## Records supplied

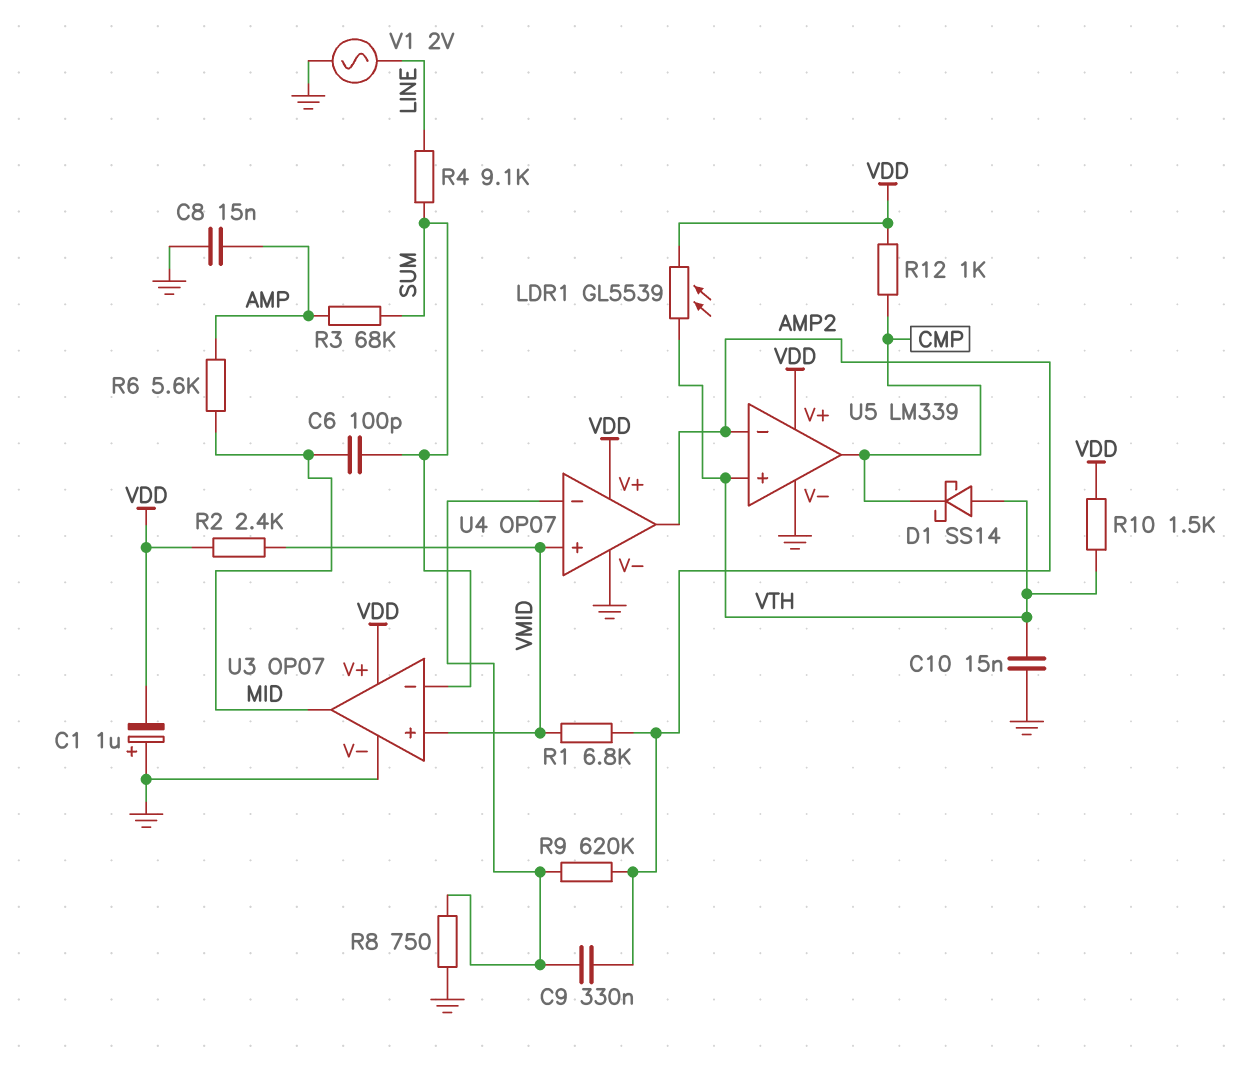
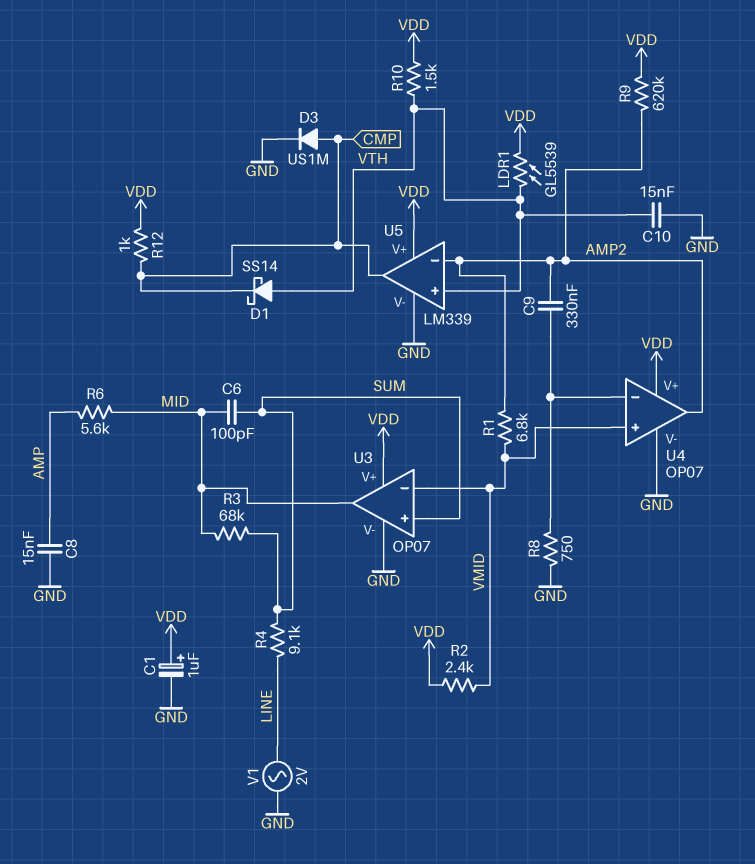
C1: 1uF (plus GND, minus VDD) -> 1uF (plus VDD, minus GND)
D3: none -> diode US1M (A CMP, K GND)
R3: 68k (AMP, SUM) -> 68k (MID, SUM)
R9: 620k (AMP2, U4/in-) -> 620k (AMP2, VDD)
U3 pin in+: VMID -> SUM
U3 pin in-: SUM -> VMID

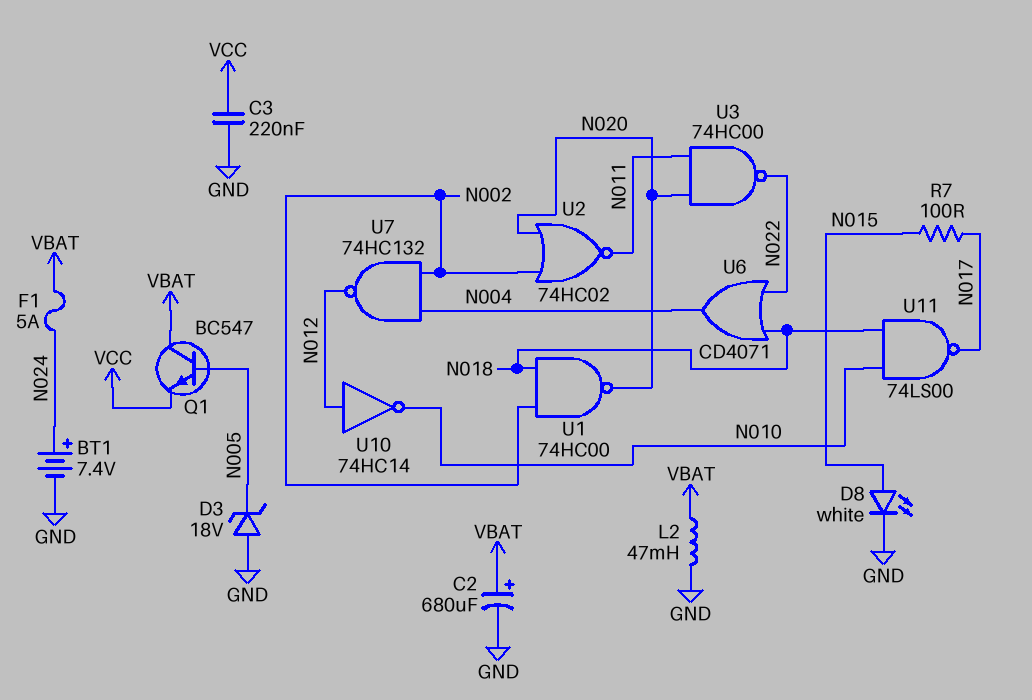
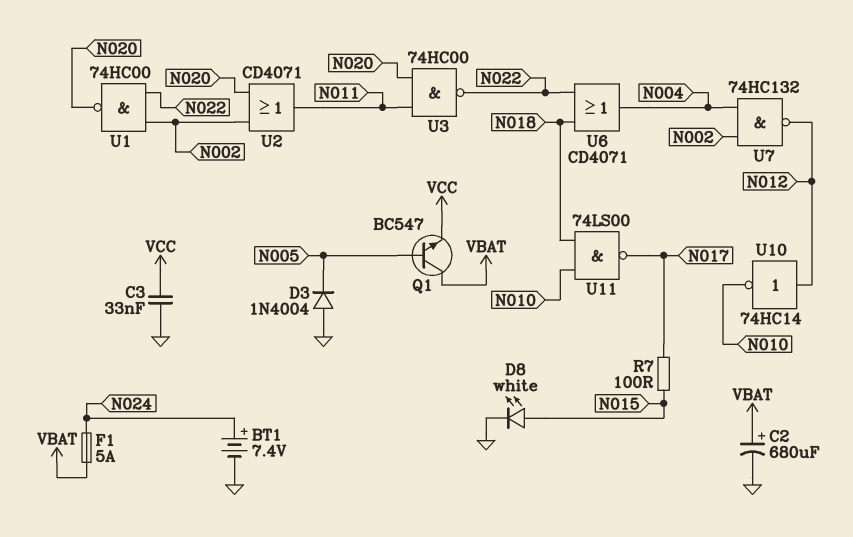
C3: 220nF (GND, VCC) -> 33nF (GND, VCC)
D3: zener 18V (A GND, K N005) -> diode 1N4004 (A GND, K N005)
L2: 47mH (GND, VBAT) -> none
U1: NAND 74HC00 (in N002, in N018, out N020) -> NAND 74HC00 (in N002, in N022, out N020)
U2: NOR 74HC02 (in N002, in N020, out N011) -> OR CD4071 (in N002, in N020, out N011)

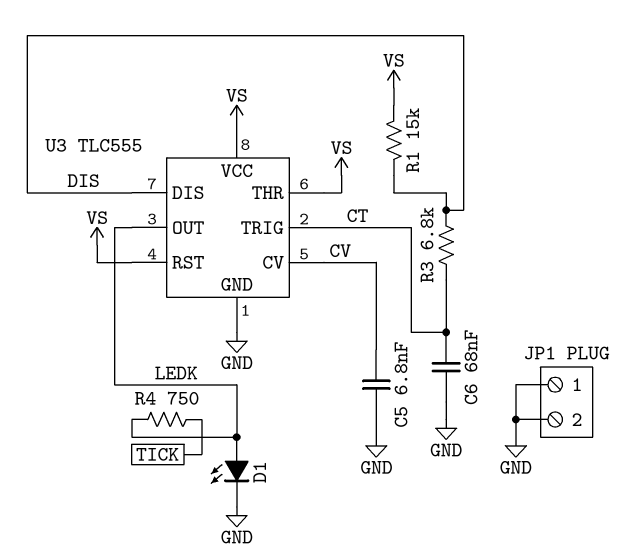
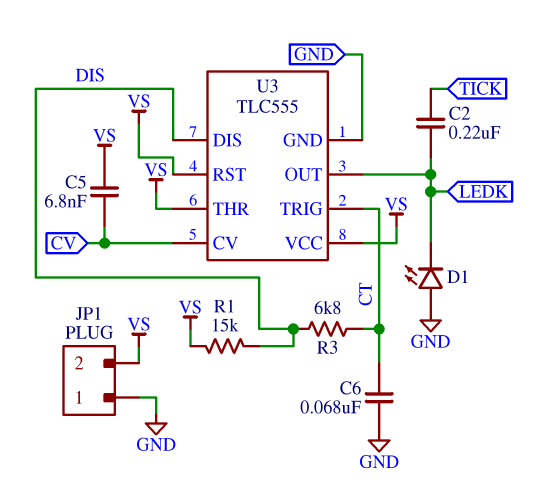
C2: none -> 220nF (LEDK, TICK)
C5: 6.8nF (CV, GND) -> 6.8nF (CV, VS)
D1: LED (A LEDK, K GND) -> LED (A GND, K LEDK)
JP1 pin 2: GND -> VS
R4: 750 (LEDK, TICK) -> none

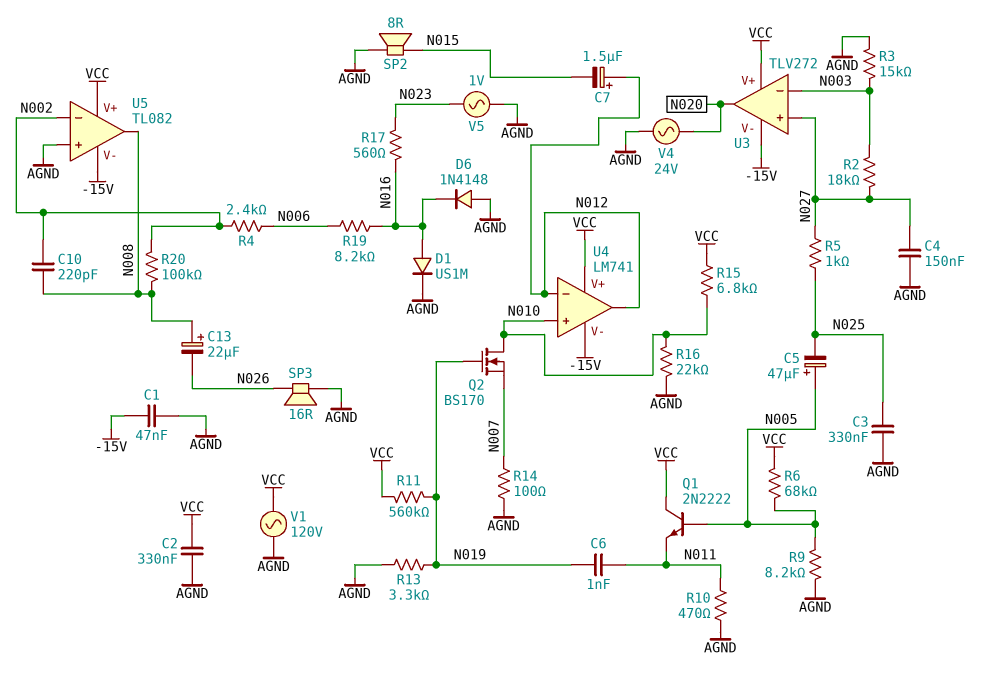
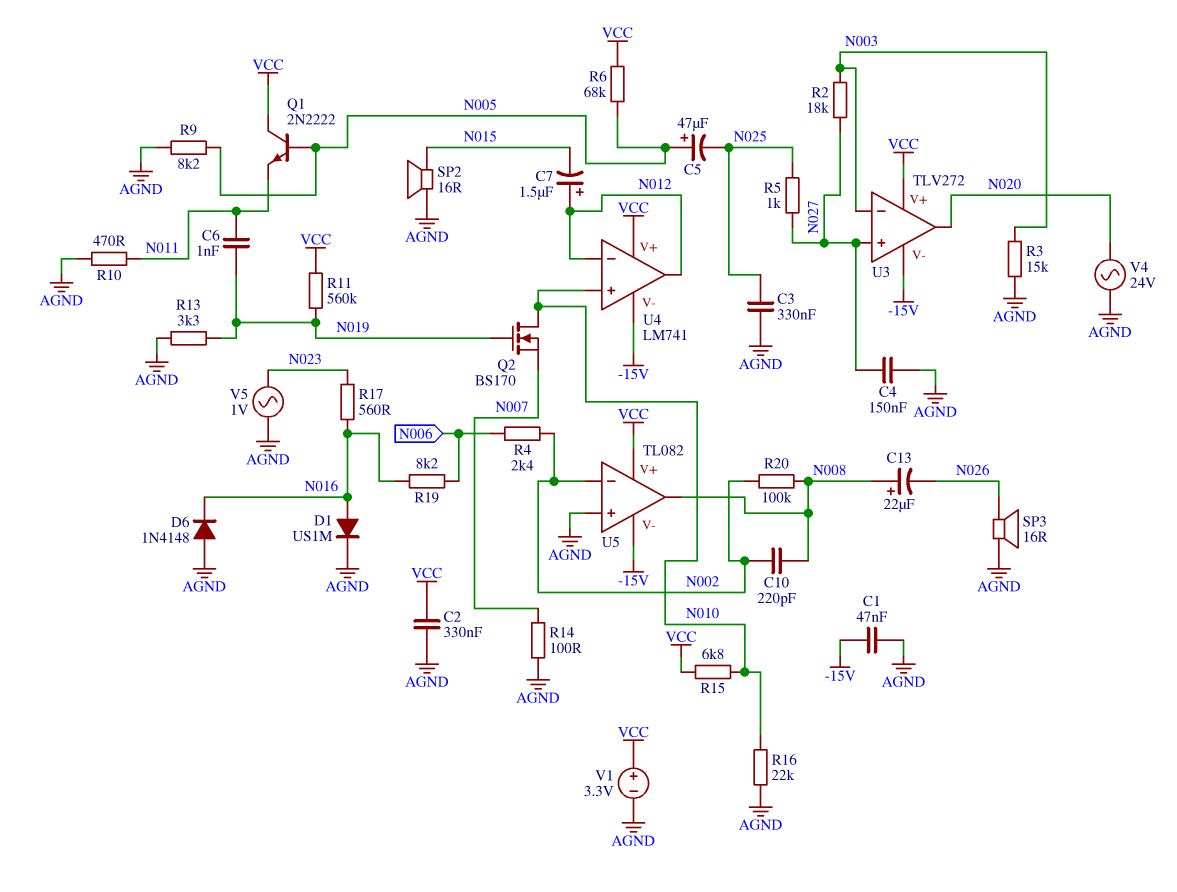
SP2: speaker 8R (AGND, N015) -> speaker 16R (AGND, N015)
V1: AC 120V (AGND, VCC) -> 3.3V (plus VCC, minus AGND)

## Task requirements
Show, from the material above, each line that includes the string "TICK".

## Answer space
C2: none -> 220nF (LEDK, TICK)
R4: 750 (LEDK, TICK) -> none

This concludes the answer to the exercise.